### QUÉ SE PIDE
Indica cuántas líneas de los ítems contienen la cadena "markup", distinguiendo entre mayúsculas y minúsculas. Responde solo con el número.

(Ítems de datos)

- - - - -

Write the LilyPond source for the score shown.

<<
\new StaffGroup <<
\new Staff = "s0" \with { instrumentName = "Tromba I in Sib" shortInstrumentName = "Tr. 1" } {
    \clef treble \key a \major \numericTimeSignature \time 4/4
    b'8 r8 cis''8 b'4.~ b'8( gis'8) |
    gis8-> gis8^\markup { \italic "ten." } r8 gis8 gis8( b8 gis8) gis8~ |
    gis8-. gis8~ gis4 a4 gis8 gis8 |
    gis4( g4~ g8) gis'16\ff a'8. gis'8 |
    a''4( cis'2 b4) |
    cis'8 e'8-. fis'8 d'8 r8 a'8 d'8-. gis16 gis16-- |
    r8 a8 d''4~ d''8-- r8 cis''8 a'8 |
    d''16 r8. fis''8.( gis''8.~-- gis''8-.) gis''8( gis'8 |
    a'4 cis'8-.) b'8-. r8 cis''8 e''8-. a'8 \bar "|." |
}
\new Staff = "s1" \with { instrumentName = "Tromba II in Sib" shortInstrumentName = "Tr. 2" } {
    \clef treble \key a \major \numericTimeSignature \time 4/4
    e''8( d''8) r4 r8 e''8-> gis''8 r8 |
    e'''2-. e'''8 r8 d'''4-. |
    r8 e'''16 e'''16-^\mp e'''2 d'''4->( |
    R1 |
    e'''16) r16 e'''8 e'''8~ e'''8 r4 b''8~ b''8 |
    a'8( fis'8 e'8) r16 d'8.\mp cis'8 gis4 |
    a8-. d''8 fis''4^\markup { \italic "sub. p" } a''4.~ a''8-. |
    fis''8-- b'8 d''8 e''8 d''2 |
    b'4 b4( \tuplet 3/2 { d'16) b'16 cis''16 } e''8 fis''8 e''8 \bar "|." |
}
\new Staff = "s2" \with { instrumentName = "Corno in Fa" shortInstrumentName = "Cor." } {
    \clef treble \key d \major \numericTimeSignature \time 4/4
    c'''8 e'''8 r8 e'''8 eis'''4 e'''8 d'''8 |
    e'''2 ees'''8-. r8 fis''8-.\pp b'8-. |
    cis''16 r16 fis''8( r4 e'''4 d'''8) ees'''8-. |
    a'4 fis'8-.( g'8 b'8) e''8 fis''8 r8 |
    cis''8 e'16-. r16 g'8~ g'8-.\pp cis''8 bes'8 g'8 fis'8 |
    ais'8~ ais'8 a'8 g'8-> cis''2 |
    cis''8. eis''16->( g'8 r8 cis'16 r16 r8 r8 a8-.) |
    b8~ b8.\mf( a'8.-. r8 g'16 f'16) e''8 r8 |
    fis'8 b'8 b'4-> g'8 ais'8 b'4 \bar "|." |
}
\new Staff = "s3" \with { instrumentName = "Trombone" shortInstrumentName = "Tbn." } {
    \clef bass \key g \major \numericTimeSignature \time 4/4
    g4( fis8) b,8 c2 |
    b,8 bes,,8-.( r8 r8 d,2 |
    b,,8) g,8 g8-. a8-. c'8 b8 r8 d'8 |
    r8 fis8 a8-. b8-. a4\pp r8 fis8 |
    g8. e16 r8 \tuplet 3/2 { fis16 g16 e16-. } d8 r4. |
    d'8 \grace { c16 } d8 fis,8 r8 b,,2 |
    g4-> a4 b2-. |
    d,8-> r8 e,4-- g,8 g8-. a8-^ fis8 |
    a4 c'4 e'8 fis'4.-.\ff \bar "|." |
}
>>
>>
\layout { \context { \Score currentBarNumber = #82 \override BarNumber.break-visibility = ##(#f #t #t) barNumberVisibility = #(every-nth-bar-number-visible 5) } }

- - - - -

### RESPUESTA
2